▶ What to work on:
Pull every "vessel" line out of the data below.
* begin Records for the exercise *
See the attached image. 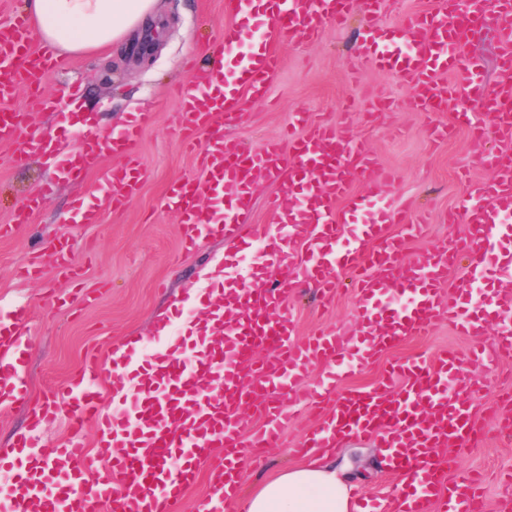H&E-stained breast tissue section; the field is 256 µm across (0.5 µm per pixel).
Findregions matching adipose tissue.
I'll return each instance as SVG.
<instances>
[{
  "label": "adipose tissue",
  "instance_id": "1",
  "mask_svg": "<svg viewBox=\"0 0 512 512\" xmlns=\"http://www.w3.org/2000/svg\"><path fill=\"white\" fill-rule=\"evenodd\" d=\"M154 0H26L42 43L59 54L87 55L126 42L153 18ZM243 512H352L349 487L333 467L312 460L264 481Z\"/></svg>",
  "mask_w": 512,
  "mask_h": 512
}]
</instances>
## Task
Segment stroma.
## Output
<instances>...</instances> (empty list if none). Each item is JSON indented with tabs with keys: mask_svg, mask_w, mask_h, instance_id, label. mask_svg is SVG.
Here are the masks:
<instances>
[{
	"mask_svg": "<svg viewBox=\"0 0 512 512\" xmlns=\"http://www.w3.org/2000/svg\"><path fill=\"white\" fill-rule=\"evenodd\" d=\"M156 17L163 26L153 37L154 51L148 58L133 56L125 44L107 59L60 58L43 77L45 93L60 99L62 111L95 114L108 129L123 126L133 112L152 113V122L143 129L137 145L142 161L140 187L123 209L103 211L95 224L71 223L76 204L96 189V177L90 174L59 185L40 201L30 223L15 224L16 211L51 179L52 172L37 160L17 161L14 145L0 144V225L14 226L10 238L0 239V311L7 313L20 306L27 311L25 378L32 390L31 402L0 406V449L13 447L19 437L30 433L43 442L68 441L71 432L62 418L31 431L33 404L57 395L89 352L111 357L113 347L131 336L156 350L166 345L168 337L183 335L185 325L206 312L201 297L217 286L207 269L224 262V240L210 237L195 249H185L180 215L164 200L173 182L202 174L198 156L179 141L184 115L171 88L192 84L194 75L187 60L217 53L230 17L224 12V0H158ZM361 23L356 15L343 28H326L317 40L300 37L280 44L283 67L266 99L245 100L238 123L228 126L224 137L259 148L280 136L290 113L297 111L309 113L314 124L334 123L341 136L360 141L380 167L395 174L389 188L394 201L427 213V234L410 241L407 253L433 250L466 230V220L449 223L448 213L463 211L472 182L489 178L480 159L491 143L473 140L463 129L437 142L429 138L427 125L432 120L452 121L459 112L482 115V103L463 89L441 112L429 117L414 109L413 88L406 81L365 64L360 65L357 79H350L348 61ZM464 53L480 62L484 85L492 87L500 61L493 23L470 33ZM373 99L388 101L389 110L368 115L366 105ZM60 237L70 241L82 270L74 287H67L50 270L37 279L17 274L30 250ZM288 311L303 336L322 329L354 328L357 315L349 291L340 293L325 312L316 295L304 290L289 299ZM160 320L168 328L167 336L155 332ZM470 346V337L443 322L429 335L413 337L348 374L340 387H367L397 359L428 357L443 347L464 353ZM469 372L483 388L475 404L483 438L471 447L451 449L450 454L457 471L476 469L491 474L482 497L488 512H499L503 486L497 477L512 471V440L500 435L484 408L501 389L512 388V360L503 362L494 373L478 364L470 365ZM314 423L312 414L298 409L279 447L258 460L244 456L242 493L296 465L293 450ZM331 461L352 486L374 496L385 495L398 482L376 438L343 440Z\"/></svg>",
	"mask_w": 512,
	"mask_h": 512,
	"instance_id": "35a3bbf8",
	"label": "stroma"
}]
</instances>
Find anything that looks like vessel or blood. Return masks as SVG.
Segmentation results:
<instances>
[{
    "instance_id": "obj_1",
    "label": "vessel or blood",
    "mask_w": 512,
    "mask_h": 512,
    "mask_svg": "<svg viewBox=\"0 0 512 512\" xmlns=\"http://www.w3.org/2000/svg\"><path fill=\"white\" fill-rule=\"evenodd\" d=\"M357 3L365 18L355 61L411 83L416 108L428 115L457 93L446 74L467 72V88L481 98L490 124L463 112L452 123H430L428 131L444 140L463 127L474 138L491 134L499 143L482 158L494 177L473 188L465 234L432 253L405 256L407 239L425 230L422 220L408 205L390 202L391 174L361 143L339 136L335 125H310L307 113L297 112L287 137L259 149L224 138L225 125L244 98L267 95L281 67L276 43L343 27ZM382 4L225 0L224 11L236 23L224 30L223 62H194L192 86L178 91L186 117L183 139L193 140L200 129L208 132L200 147L204 174L174 184L167 201L180 213L186 247L220 234L238 250L252 236L253 177L264 174L275 186L267 200L275 226L266 235L264 255L238 282L208 296L207 319L195 339L178 340L132 369L87 355L62 399L43 400L30 415L35 430L66 416L70 440H17L20 455L8 465L13 479L0 492V512H175L203 472L209 485L197 512H225L232 497L223 490L224 475L237 469L240 449L259 455L277 447L302 403L314 406L319 420L302 437L297 455L337 447L346 438L377 436L387 448L403 484L384 501L355 495L357 512H435L445 502L454 512H485L478 474L449 477L447 451L472 446L481 434L472 413L480 387L465 373L469 361L494 368L512 356V0H493L489 8L483 0H466L456 11L413 15L394 26L379 23ZM489 21L497 27L502 52L499 79L487 91L463 46L472 27ZM259 27L264 38L250 41L251 30ZM34 41L26 17L0 21V142L17 145L19 158H42L56 169L57 181L100 173L101 189L76 208L79 223H98L103 210L122 208L137 191V142L152 115L133 113L112 131L95 121L85 124L78 147L59 159L33 117L54 107L40 88L55 51L47 45L30 51ZM20 86L30 91L33 112L11 108ZM112 156L119 164L103 167V159ZM361 175L368 188L357 194L351 186ZM57 181L45 183L43 193L52 192ZM209 199L223 202V209L206 207ZM300 246L306 247L307 259L288 276L274 278ZM462 263L468 267L465 282L448 289L449 269ZM49 268L63 281L74 278L68 241L26 255L19 271L39 275ZM343 274L351 280L357 329L297 339L288 297L310 288L321 303L333 302ZM25 318L22 309L0 316V397L9 404L30 399L23 380ZM493 319L502 326L488 346L483 335ZM441 322L472 337L469 357L443 348L429 360L392 364L367 388L337 392L338 375ZM262 347L271 351L264 360L255 355ZM316 365L322 374L312 392H305ZM248 410L260 418V426L244 421ZM90 422L101 447L113 451L101 479L90 478L81 441Z\"/></svg>"
}]
</instances>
* end Records for the exercise *
▶ Result for this task:
Find anything that looks like vessel or blood. Return masks as SVG.
    "label": "vessel or blood",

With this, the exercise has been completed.